Give back an exact copy of the lines in the records below, from the line that has "green arrow: (69, 46) -> (76, 52), turned 140" through the line that has "purple triangle: (15, 98) -> (17, 85), moved", and nothing besides.

▸ **Stored data**
* * * * * * *
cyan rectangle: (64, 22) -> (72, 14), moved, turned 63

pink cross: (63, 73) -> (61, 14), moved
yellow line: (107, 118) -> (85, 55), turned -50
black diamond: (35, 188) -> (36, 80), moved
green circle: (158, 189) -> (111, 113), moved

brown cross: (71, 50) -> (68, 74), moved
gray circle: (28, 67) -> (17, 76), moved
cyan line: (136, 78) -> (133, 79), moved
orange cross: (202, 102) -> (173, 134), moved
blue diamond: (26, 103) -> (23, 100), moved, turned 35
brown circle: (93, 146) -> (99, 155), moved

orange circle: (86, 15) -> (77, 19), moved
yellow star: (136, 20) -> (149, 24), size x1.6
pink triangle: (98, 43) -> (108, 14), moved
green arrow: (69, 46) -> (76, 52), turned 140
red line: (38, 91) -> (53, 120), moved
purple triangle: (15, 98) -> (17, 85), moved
* * * * * * *
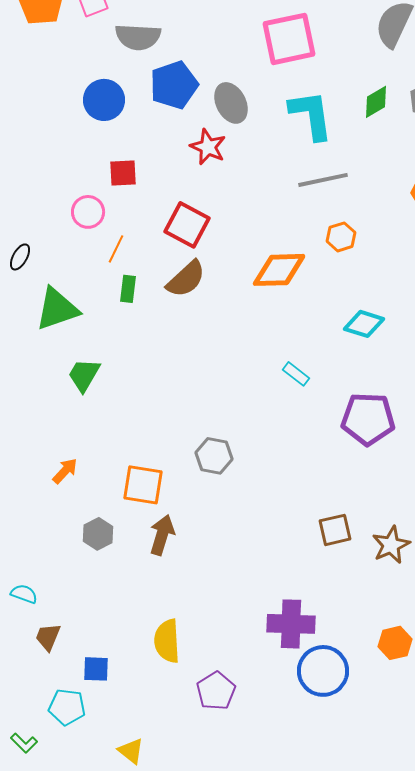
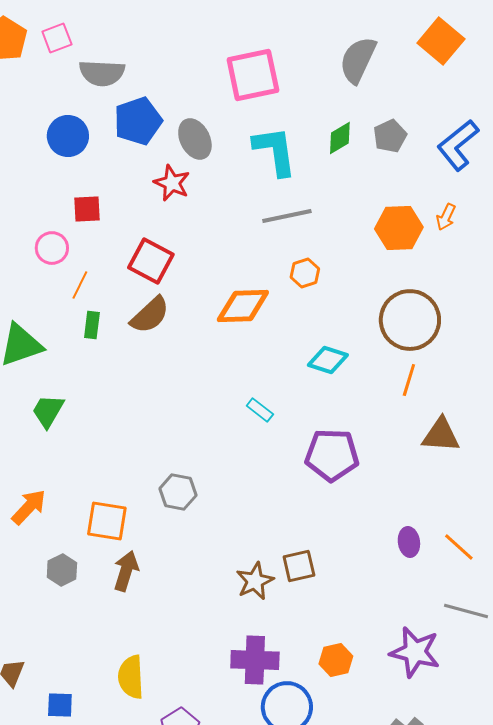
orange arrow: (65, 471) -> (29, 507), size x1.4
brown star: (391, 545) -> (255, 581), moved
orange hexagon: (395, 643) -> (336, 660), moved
* * * * * * *
▸ **Answer space**
green arrow: (69, 46) -> (76, 52), turned 140
red line: (38, 91) -> (53, 120), moved
purple triangle: (15, 98) -> (17, 85), moved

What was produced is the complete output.